_What is needed_
Copy out, from the entries below, each line that holds the string "moved".

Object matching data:
++++++++

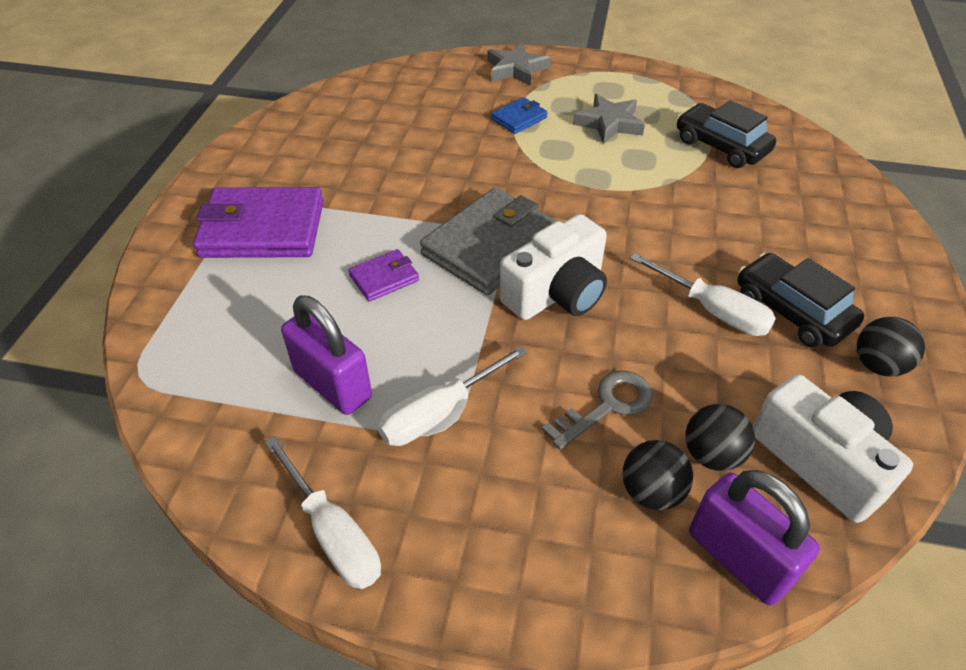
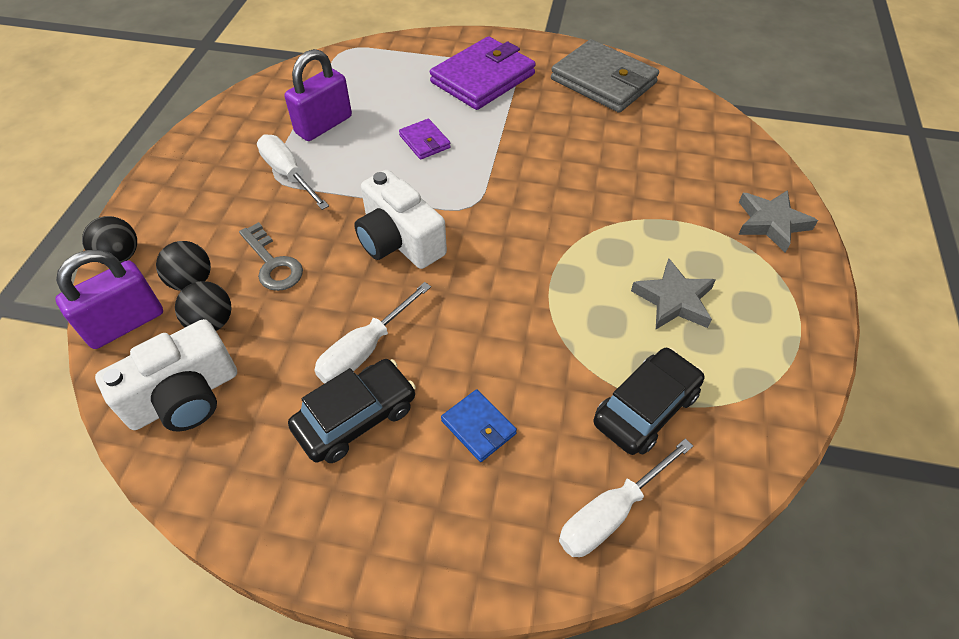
camera: 90 degrees right, 5 degrees up
purple wallet [193,187,324,258] -> purple wallet turned 45 degrees clockwise [430,36,536,110]
white screwdriver [265,436,381,589] -> white screwdriver moved to [559,438,693,557]
grey wallet [420,188,557,295] -> grey wallet moved to [551,39,659,113]
blue wallet [491,97,548,134] -> blue wallet moved to [441,389,517,462]
black ball [857,317,925,377] -> black ball moved to [82,216,137,264]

++++++++

_Output of the task_
white screwdriver [265,436,381,589] -> white screwdriver moved to [559,438,693,557]
grey wallet [420,188,557,295] -> grey wallet moved to [551,39,659,113]
blue wallet [491,97,548,134] -> blue wallet moved to [441,389,517,462]
black ball [857,317,925,377] -> black ball moved to [82,216,137,264]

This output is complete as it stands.